» TASK DIRECTIONS
An exact copy of every record below is required, with the pictures left out.

[Data items]
□ □ □ □
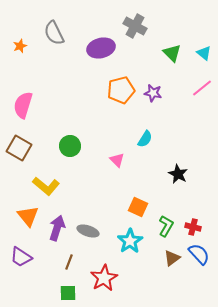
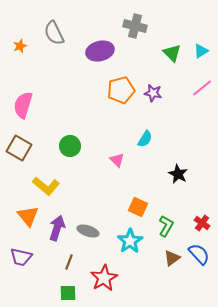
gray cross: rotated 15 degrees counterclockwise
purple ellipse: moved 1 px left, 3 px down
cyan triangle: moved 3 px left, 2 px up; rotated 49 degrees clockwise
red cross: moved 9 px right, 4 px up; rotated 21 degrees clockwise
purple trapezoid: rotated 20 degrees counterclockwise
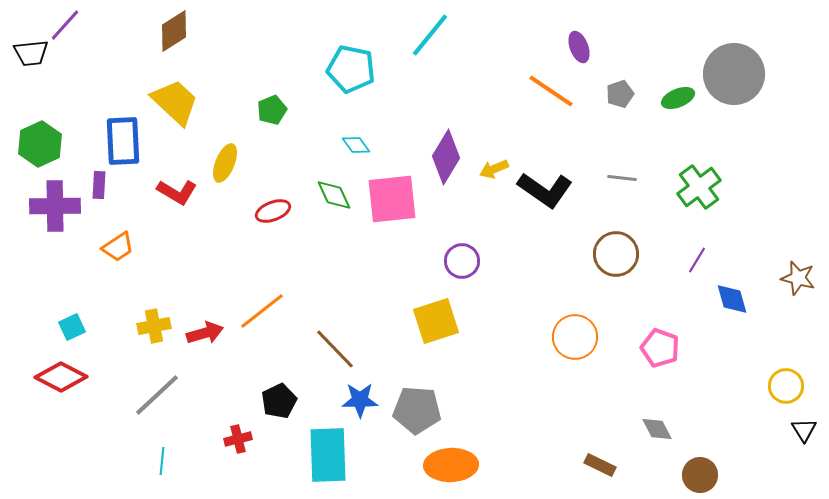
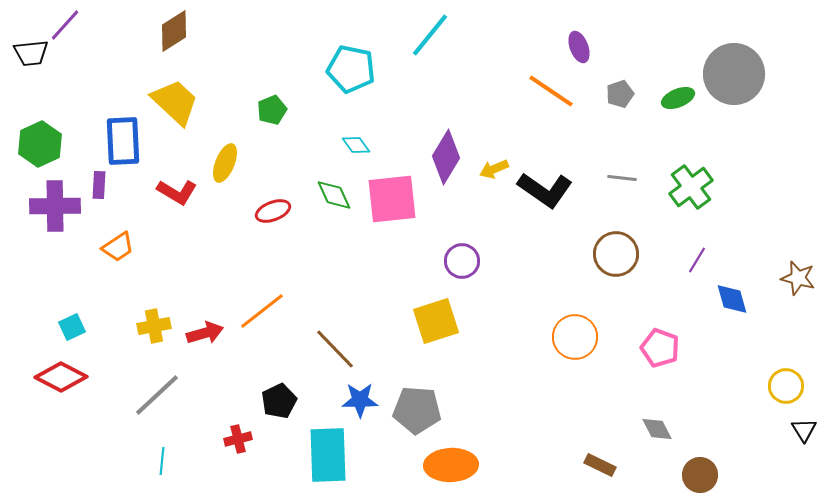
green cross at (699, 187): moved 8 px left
□ □ □ □
» SOLVED PROBLEM
gray cross: rotated 15 degrees counterclockwise
purple ellipse: moved 1 px left, 3 px down
cyan triangle: moved 3 px left, 2 px up; rotated 49 degrees clockwise
red cross: moved 9 px right, 4 px up; rotated 21 degrees clockwise
purple trapezoid: rotated 20 degrees counterclockwise
green cross at (699, 187): moved 8 px left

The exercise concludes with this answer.